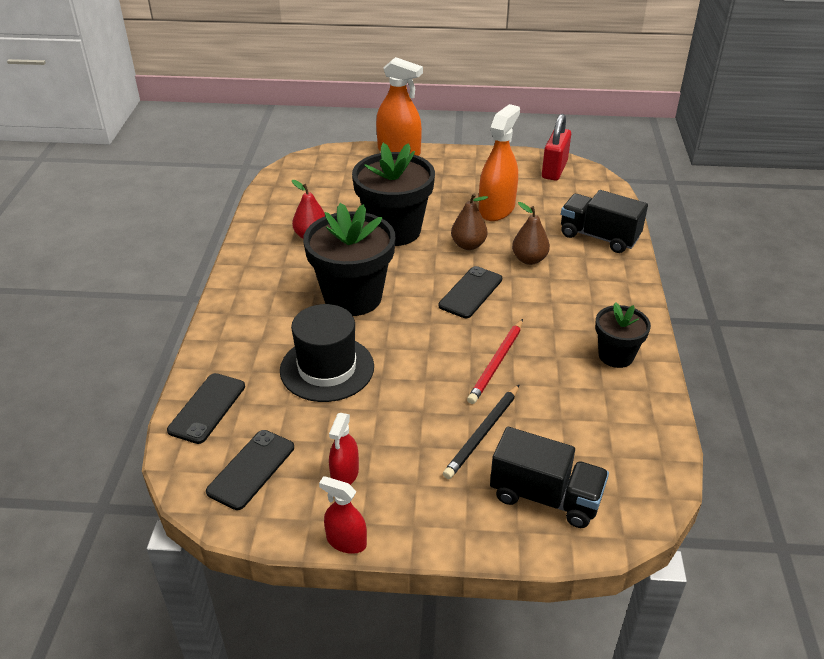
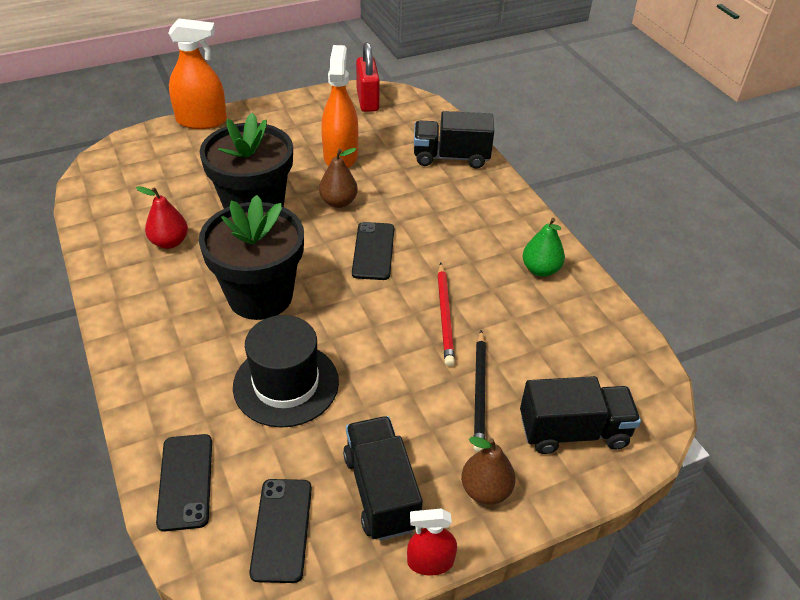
camera: 30 degrees left, 5 degrees up
(345, 474) = (381, 491): red spray bottle -> black truck
(529, 259) = (404, 199): brown pear -> brown pear (485, 490)
(616, 355) = (540, 269): black flower pot -> green pear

-- TASK ITEM --
Transcribe the whole listing exactly. Pictures stay out of your copy.

-- WRITTEN ANSWER --
camera: 30 degrees left, 5 degrees up
(345, 474) = (381, 491): red spray bottle -> black truck
(529, 259) = (404, 199): brown pear -> brown pear (485, 490)
(616, 355) = (540, 269): black flower pot -> green pear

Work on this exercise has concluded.